[Stored data]:
====
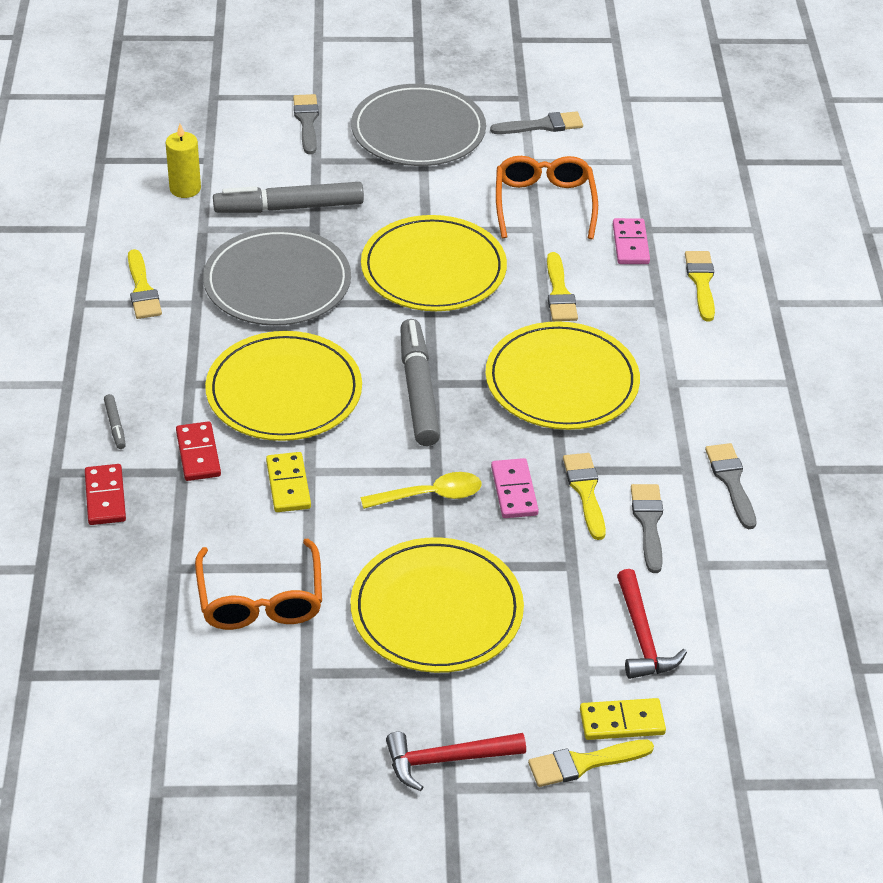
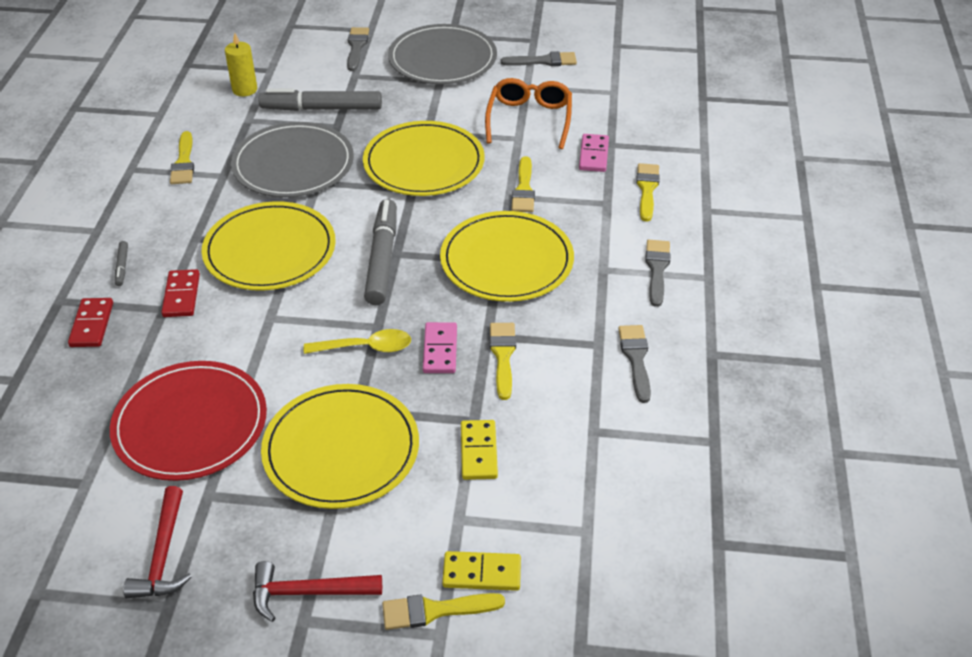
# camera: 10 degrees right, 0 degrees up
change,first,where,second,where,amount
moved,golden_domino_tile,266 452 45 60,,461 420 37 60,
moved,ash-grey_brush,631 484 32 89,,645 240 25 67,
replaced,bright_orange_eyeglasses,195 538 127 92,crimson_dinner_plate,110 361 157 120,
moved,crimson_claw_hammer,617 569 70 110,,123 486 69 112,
====
[To do]:
Beginning with the line that has "moved,ash-grey_brush,631 484 32", set down every line of the entries above through the final one, unchanged.

[Result below]:
moved,ash-grey_brush,631 484 32 89,,645 240 25 67,
replaced,bright_orange_eyeglasses,195 538 127 92,crimson_dinner_plate,110 361 157 120,
moved,crimson_claw_hammer,617 569 70 110,,123 486 69 112,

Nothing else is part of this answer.